═════ Input material

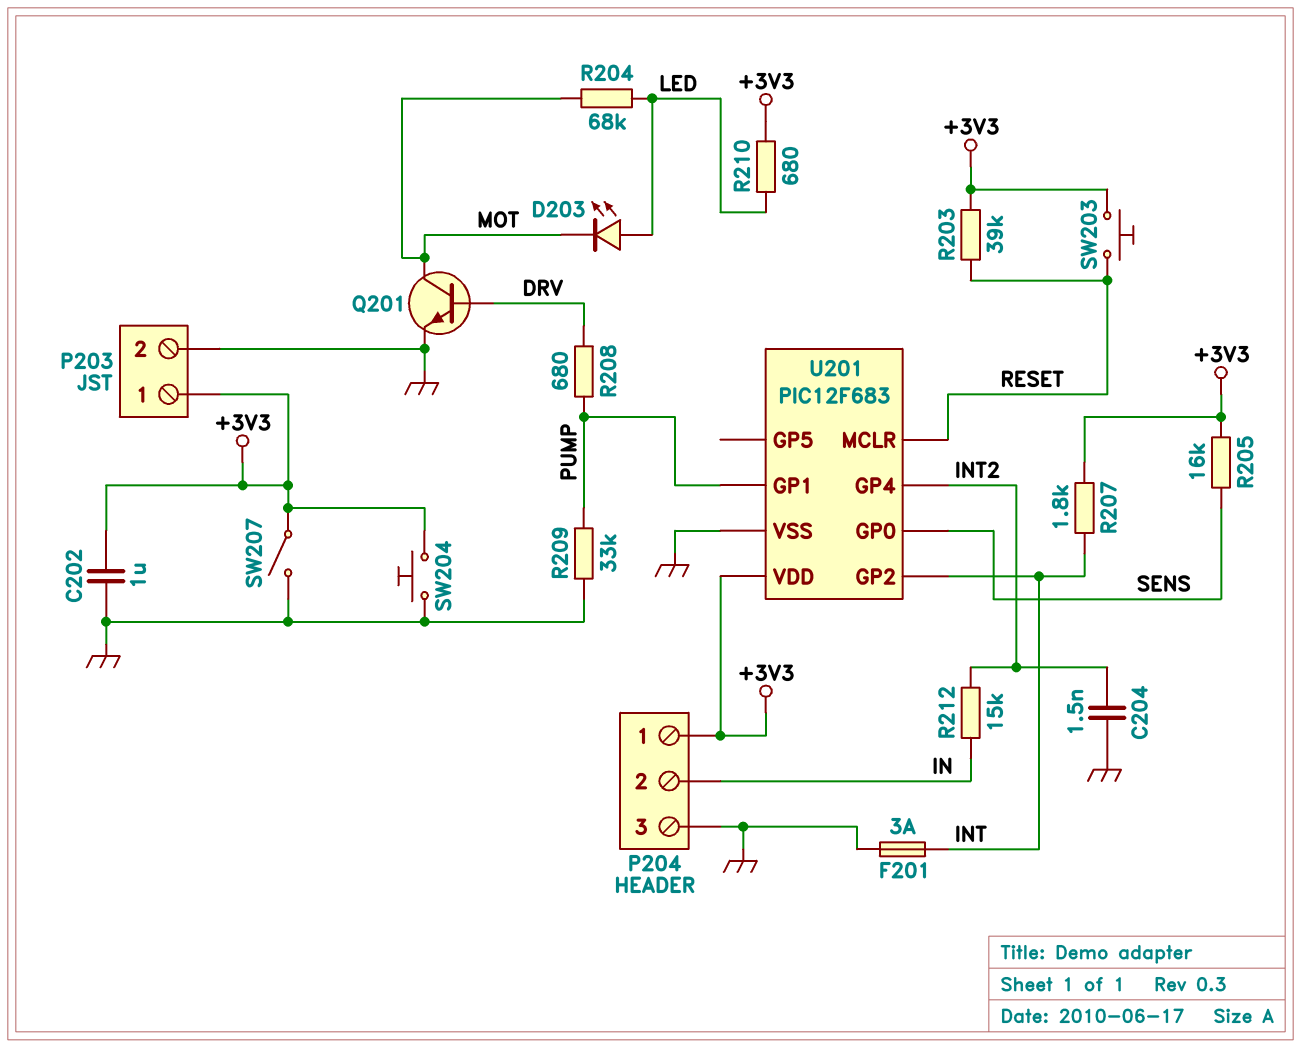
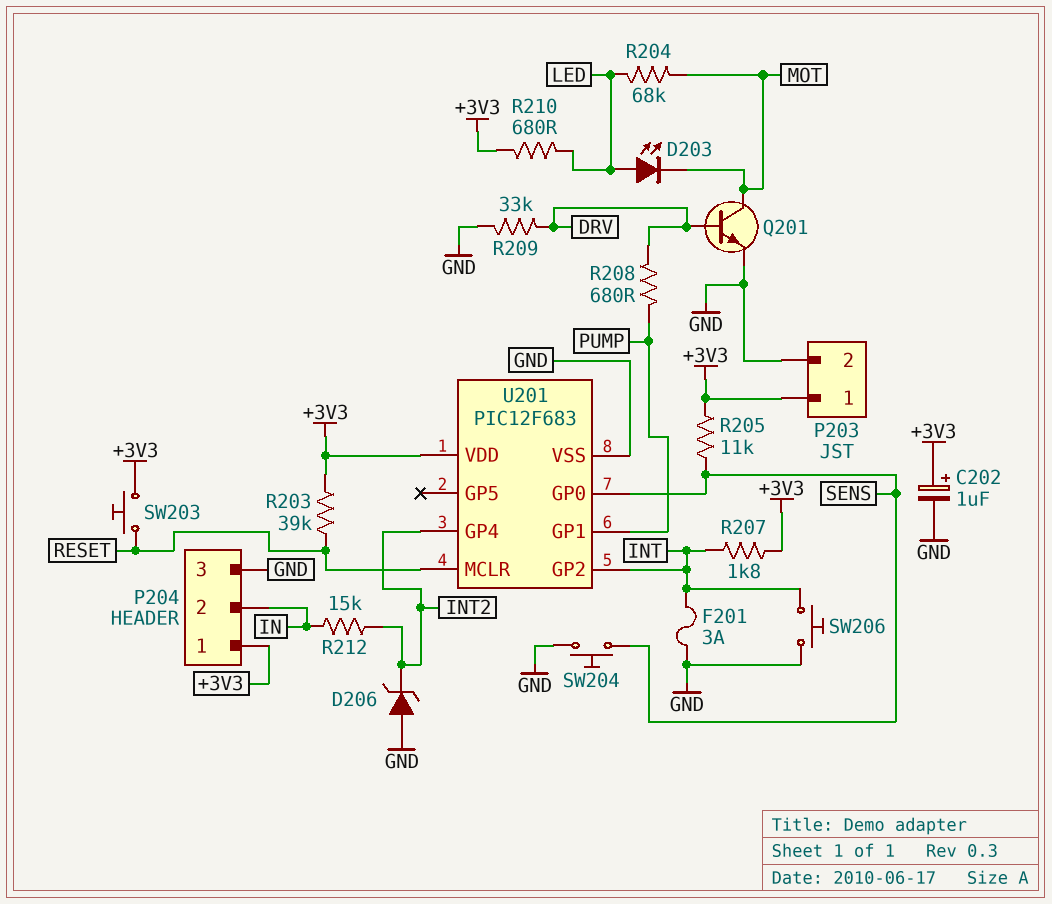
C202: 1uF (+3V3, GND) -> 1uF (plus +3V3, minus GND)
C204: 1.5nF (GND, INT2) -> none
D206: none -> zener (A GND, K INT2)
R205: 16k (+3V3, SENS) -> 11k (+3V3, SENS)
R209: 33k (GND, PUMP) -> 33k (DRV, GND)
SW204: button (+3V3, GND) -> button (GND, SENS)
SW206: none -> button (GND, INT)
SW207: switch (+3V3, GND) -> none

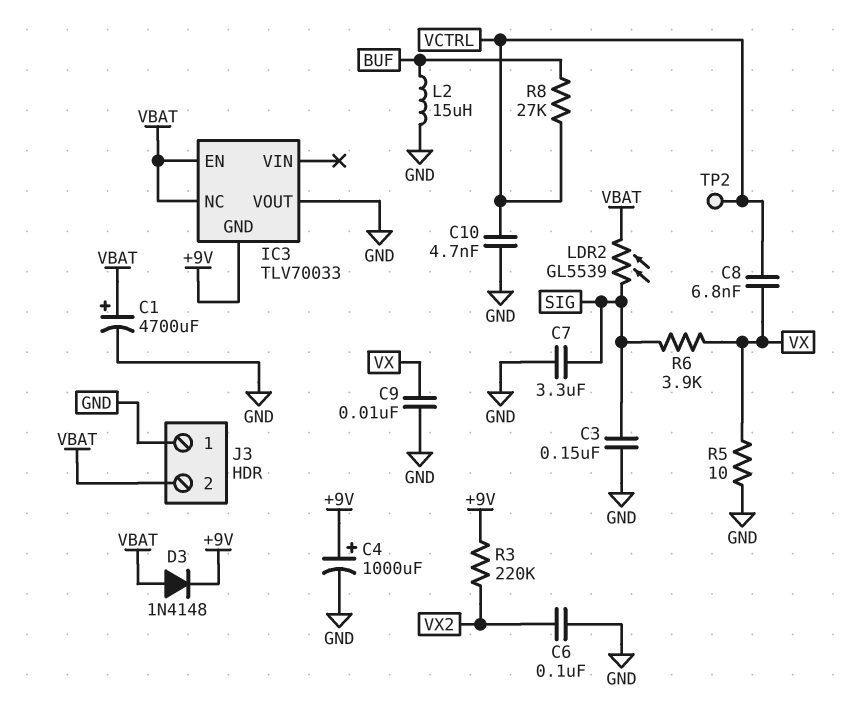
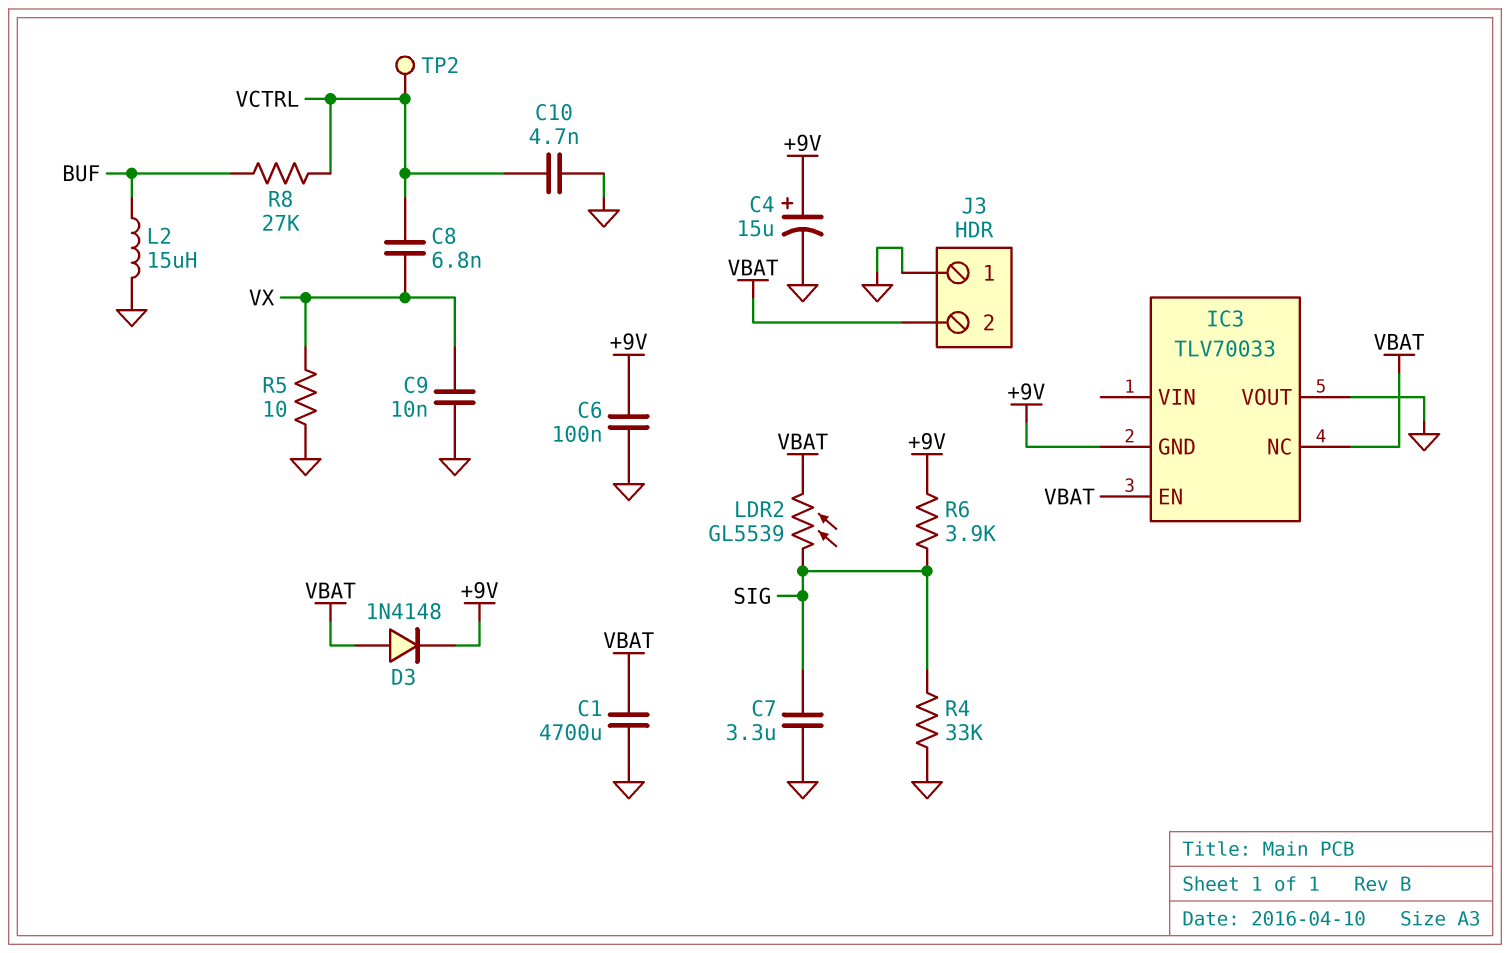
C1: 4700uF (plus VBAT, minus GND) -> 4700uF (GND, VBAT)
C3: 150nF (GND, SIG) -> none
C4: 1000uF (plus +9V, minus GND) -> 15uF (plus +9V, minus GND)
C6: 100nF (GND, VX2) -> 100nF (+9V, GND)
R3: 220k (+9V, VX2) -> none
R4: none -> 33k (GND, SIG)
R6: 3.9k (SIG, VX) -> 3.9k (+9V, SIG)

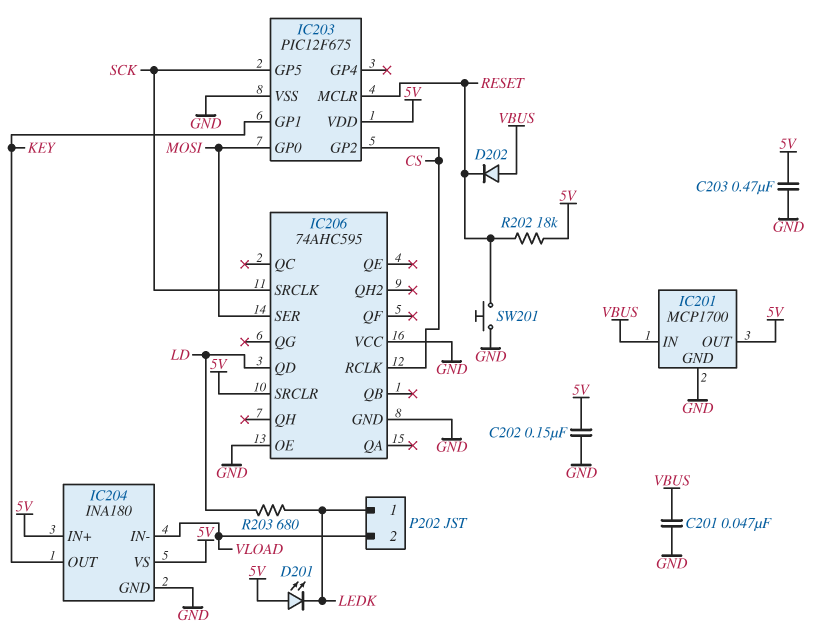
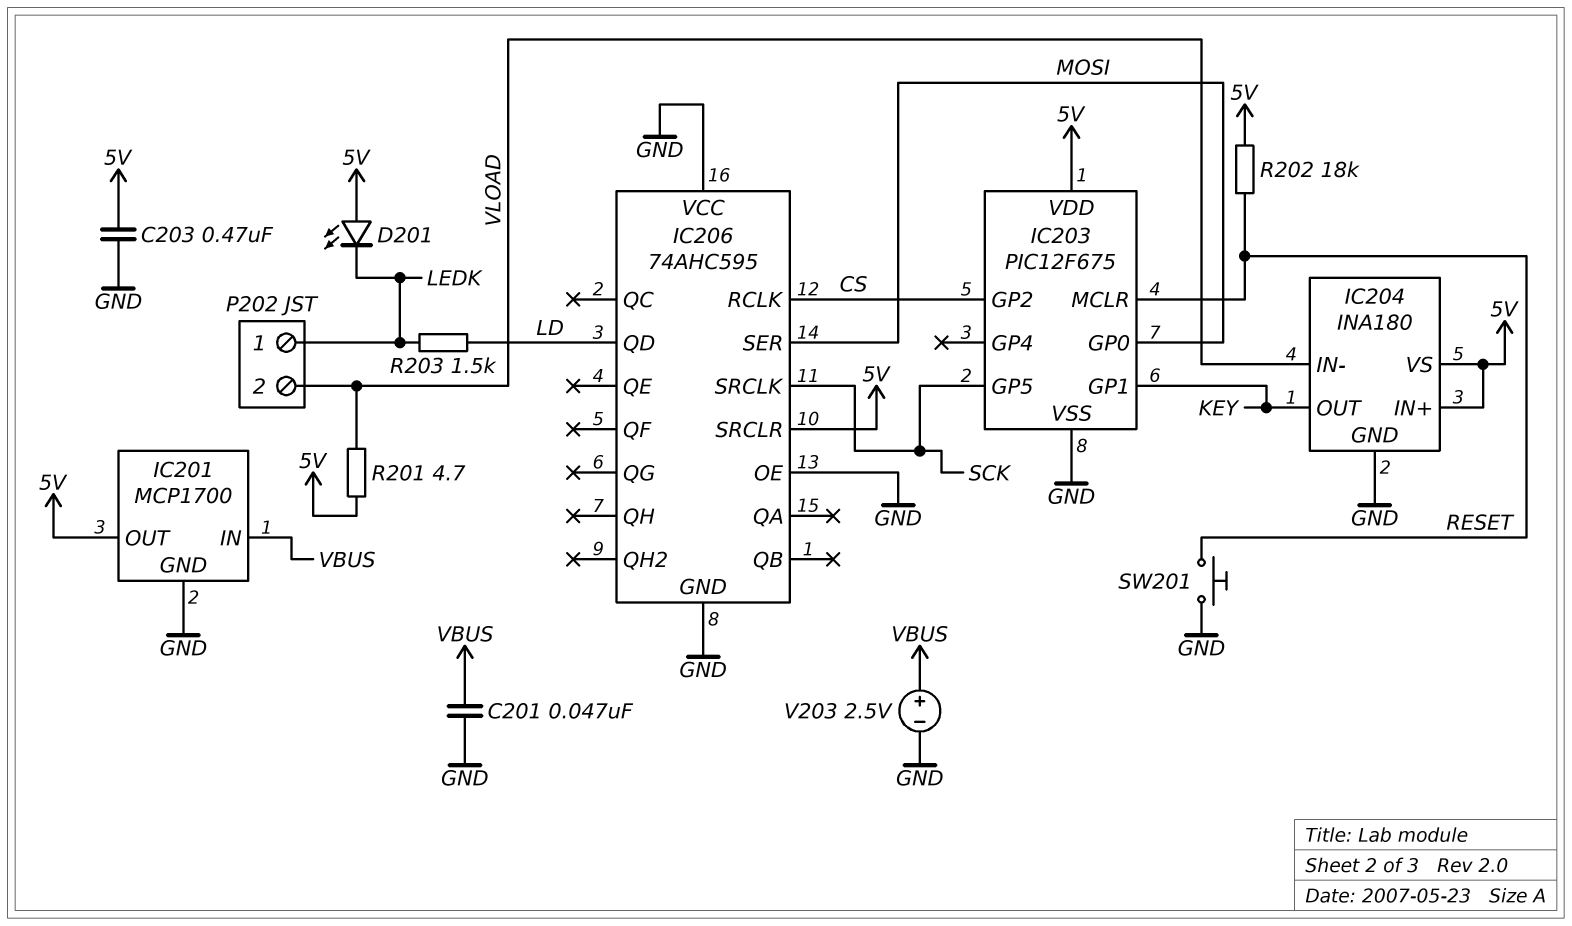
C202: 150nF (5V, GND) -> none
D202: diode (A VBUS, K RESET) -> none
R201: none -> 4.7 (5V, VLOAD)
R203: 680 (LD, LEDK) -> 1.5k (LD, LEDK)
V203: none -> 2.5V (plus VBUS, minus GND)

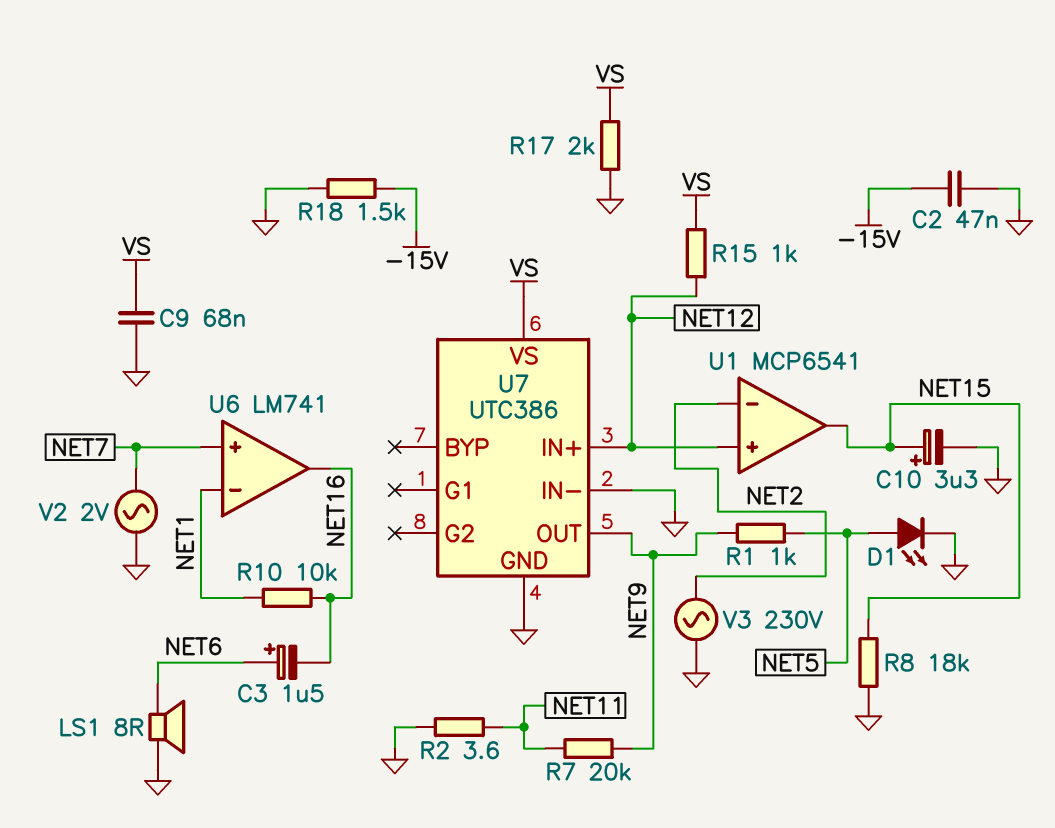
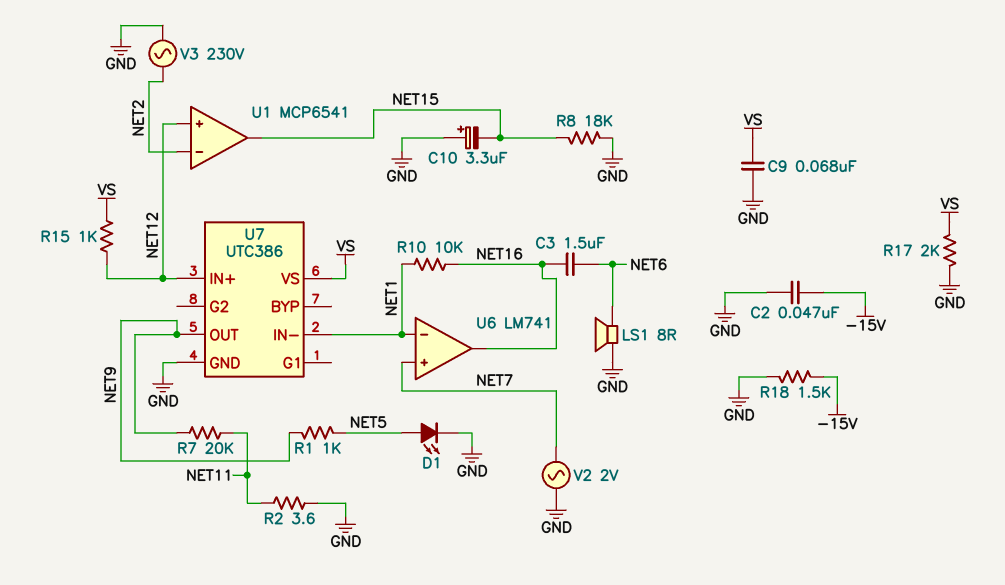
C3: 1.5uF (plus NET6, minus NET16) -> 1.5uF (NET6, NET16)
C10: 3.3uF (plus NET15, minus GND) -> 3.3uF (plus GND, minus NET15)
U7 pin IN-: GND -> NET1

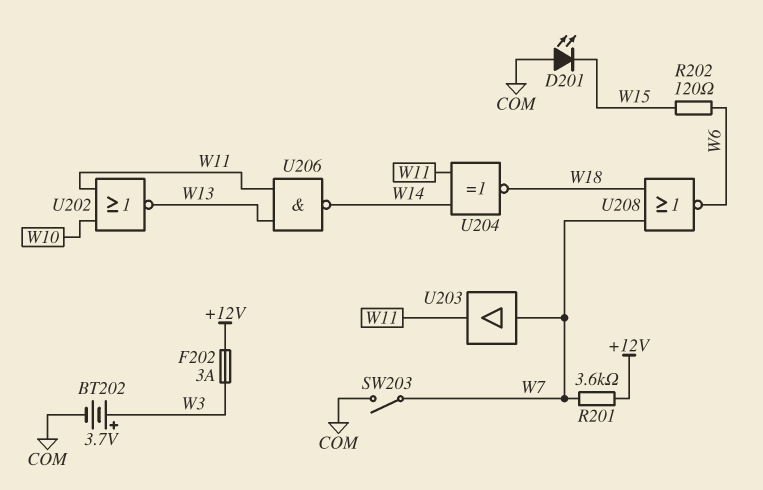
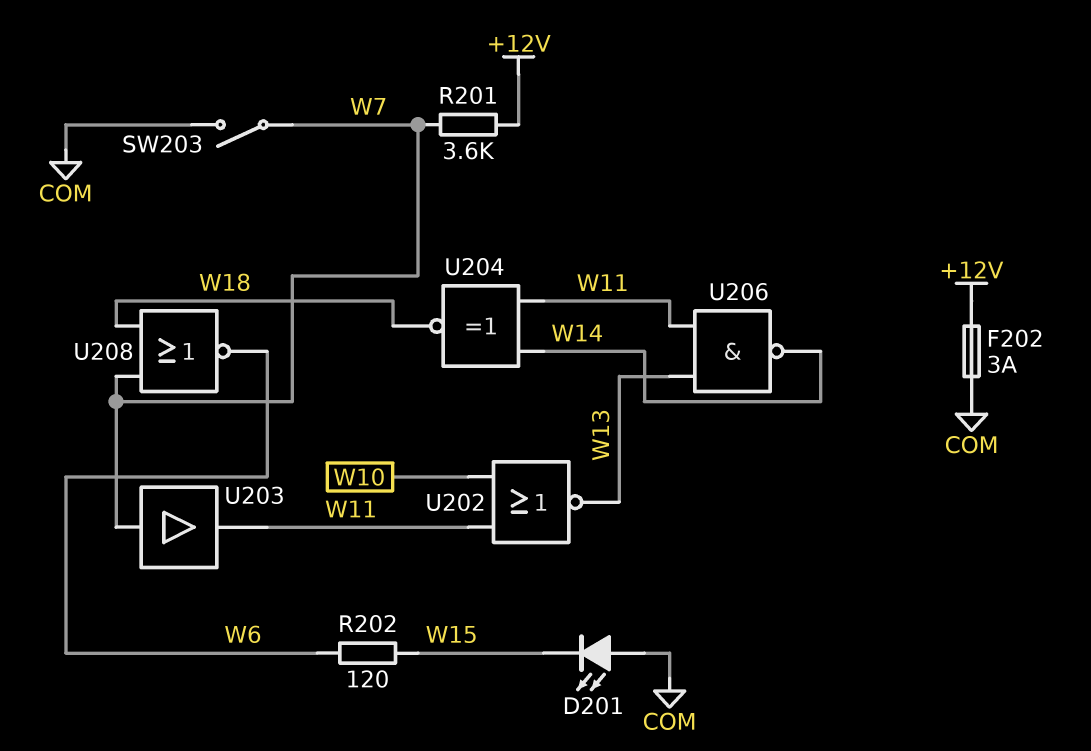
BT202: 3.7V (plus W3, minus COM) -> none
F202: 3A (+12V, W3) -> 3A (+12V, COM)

══════════

Exactly the lines from the line with "R203: 680 (LD, LEDK) -> 1.5k (LD, LEDK)" through the last line of the listing, both included, should be extracted, and the pictures left behind.

◆ **Task response**
R203: 680 (LD, LEDK) -> 1.5k (LD, LEDK)
V203: none -> 2.5V (plus VBUS, minus GND)

C3: 1.5uF (plus NET6, minus NET16) -> 1.5uF (NET6, NET16)
C10: 3.3uF (plus NET15, minus GND) -> 3.3uF (plus GND, minus NET15)
U7 pin IN-: GND -> NET1

BT202: 3.7V (plus W3, minus COM) -> none
F202: 3A (+12V, W3) -> 3A (+12V, COM)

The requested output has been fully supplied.